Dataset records
- - - - - - -

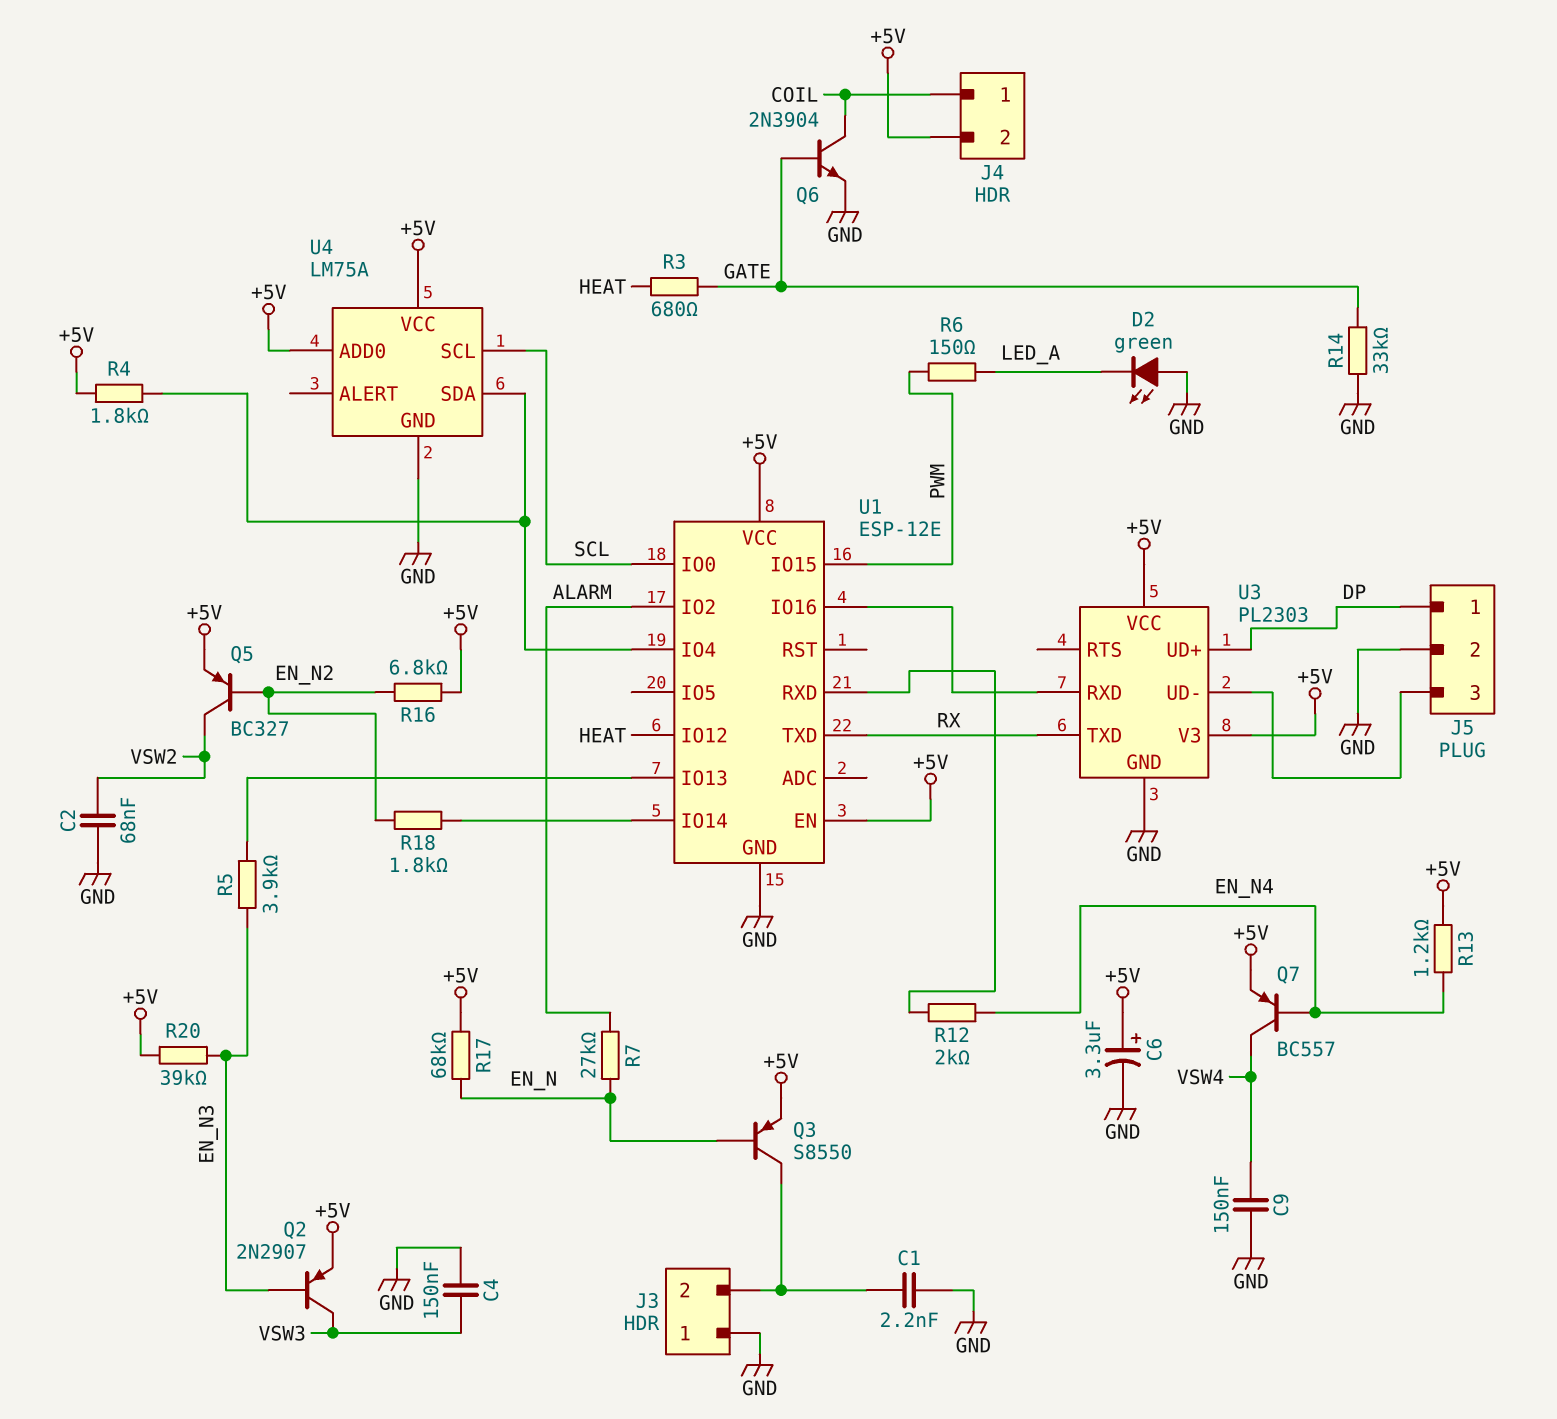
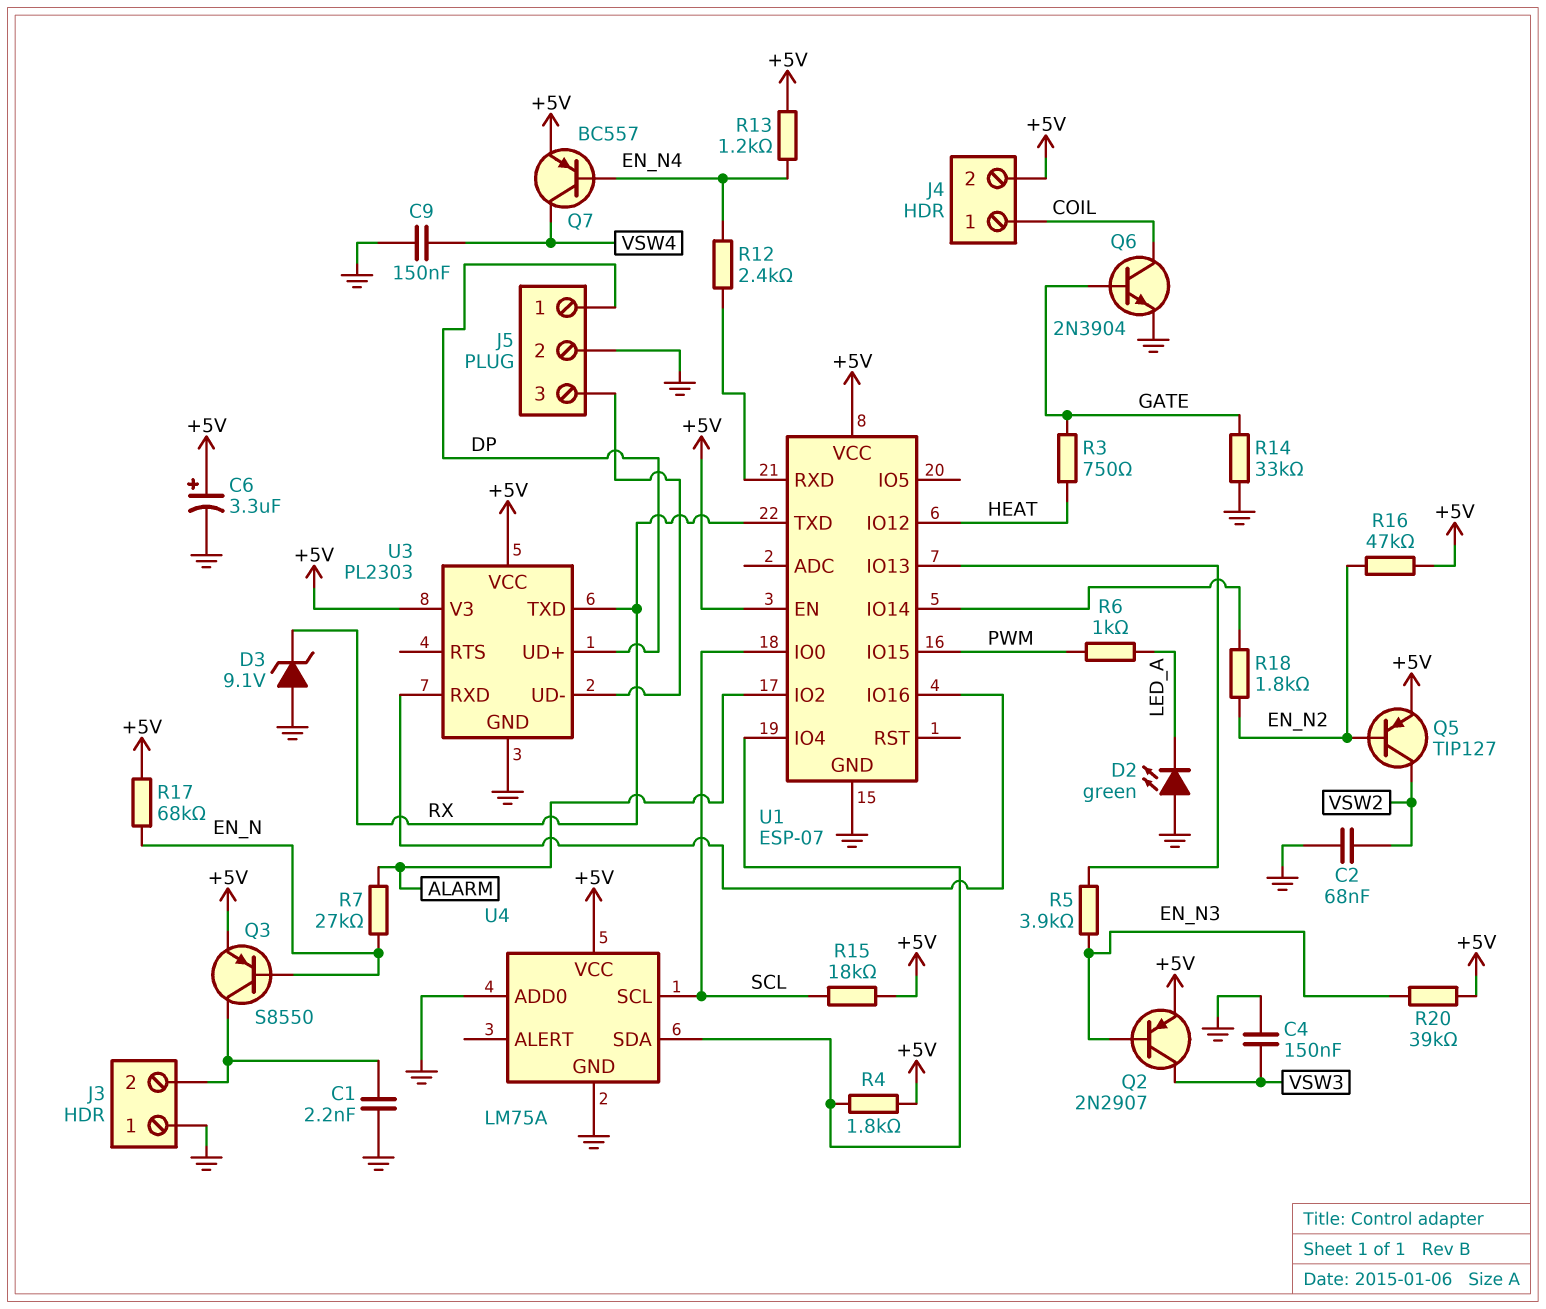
D3: none -> zener 9.1V (A GND, K RX)
Q5: PNP BC327 (B EN_N2, C VSW2, E +5V) -> PNP TIP127 (B EN_N2, C VSW2, E +5V)
R3: 680 (GATE, HEAT) -> 750 (GATE, HEAT)
R6: 150 (LED_A, PWM) -> 1k (LED_A, PWM)
R12: 2k (EN_N4, U1/RXD) -> 2.4k (EN_N4, U1/RXD)
R15: none -> 18k (+5V, SCL)
R16: 6.8k (+5V, EN_N2) -> 47k (+5V, EN_N2)
U1: ESP-12E -> ESP-07
U4 pin ADD0: +5V -> GND

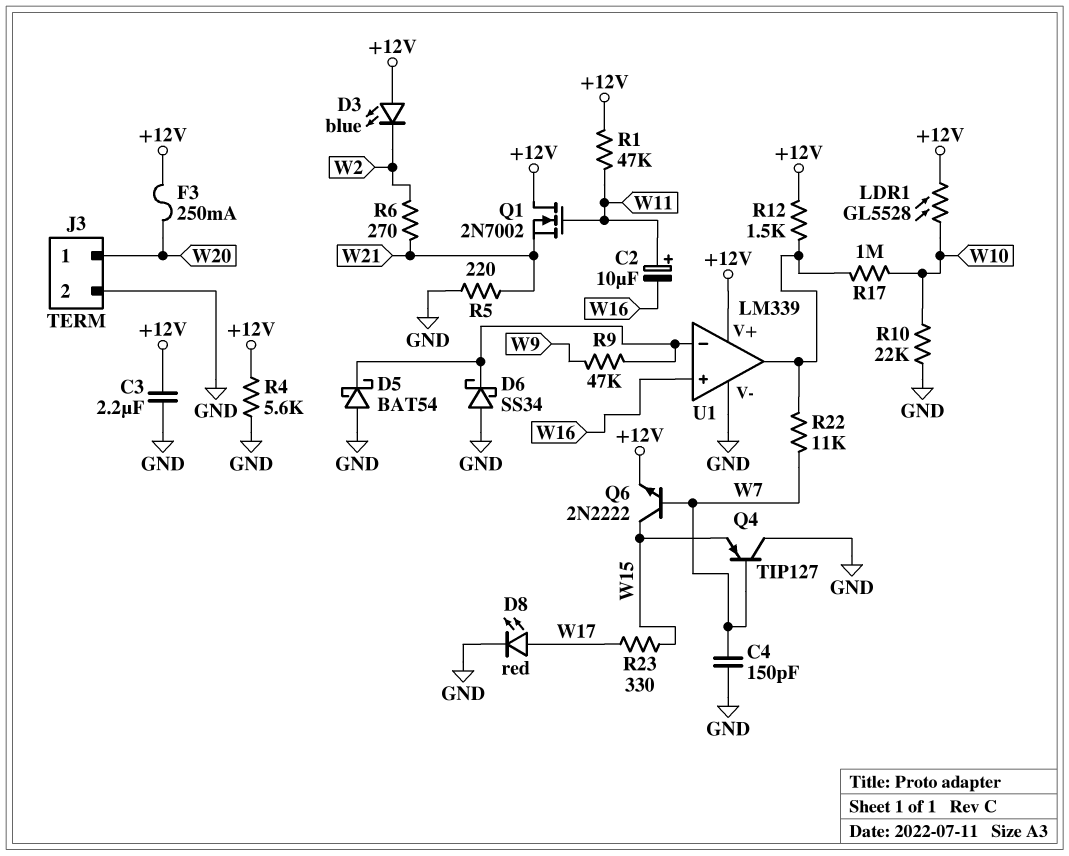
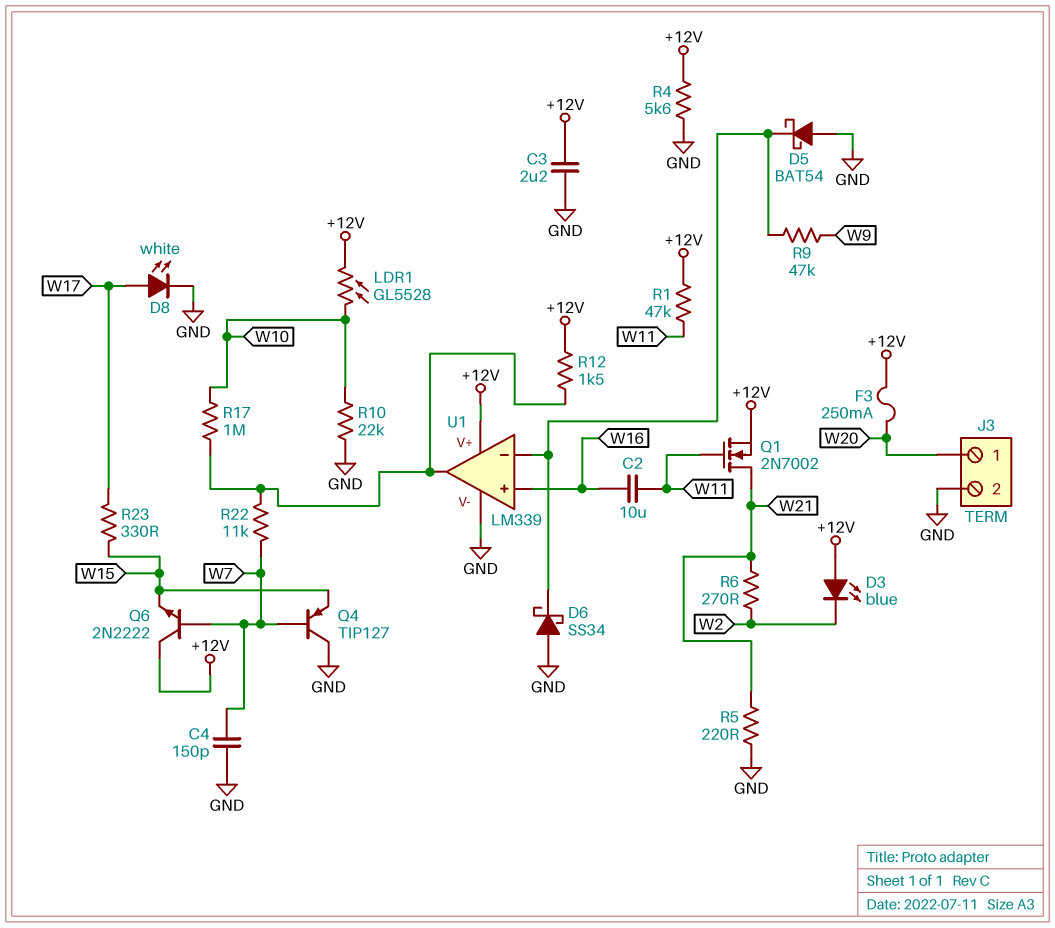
C2: 10uF (plus W11, minus W16) -> 10uF (W11, W16)
D8: LED red (A W17, K GND) -> LED white (A W17, K GND)
Q1: NMOS 2N7002 (G W11, D +12V, S W21) -> NMOS 2N7002 (G W11, D W21, S +12V)
Q6: NPN 2N2222 (B W7, C W15, E +12V) -> NPN 2N2222 (B W7, C +12V, E W15)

- - - - - - -

** Your assignment **
The copy should hold every entry above word for word and none of the pictures.

** Task result **
D3: none -> zener 9.1V (A GND, K RX)
Q5: PNP BC327 (B EN_N2, C VSW2, E +5V) -> PNP TIP127 (B EN_N2, C VSW2, E +5V)
R3: 680 (GATE, HEAT) -> 750 (GATE, HEAT)
R6: 150 (LED_A, PWM) -> 1k (LED_A, PWM)
R12: 2k (EN_N4, U1/RXD) -> 2.4k (EN_N4, U1/RXD)
R15: none -> 18k (+5V, SCL)
R16: 6.8k (+5V, EN_N2) -> 47k (+5V, EN_N2)
U1: ESP-12E -> ESP-07
U4 pin ADD0: +5V -> GND

C2: 10uF (plus W11, minus W16) -> 10uF (W11, W16)
D8: LED red (A W17, K GND) -> LED white (A W17, K GND)
Q1: NMOS 2N7002 (G W11, D +12V, S W21) -> NMOS 2N7002 (G W11, D W21, S +12V)
Q6: NPN 2N2222 (B W7, C W15, E +12V) -> NPN 2N2222 (B W7, C +12V, E W15)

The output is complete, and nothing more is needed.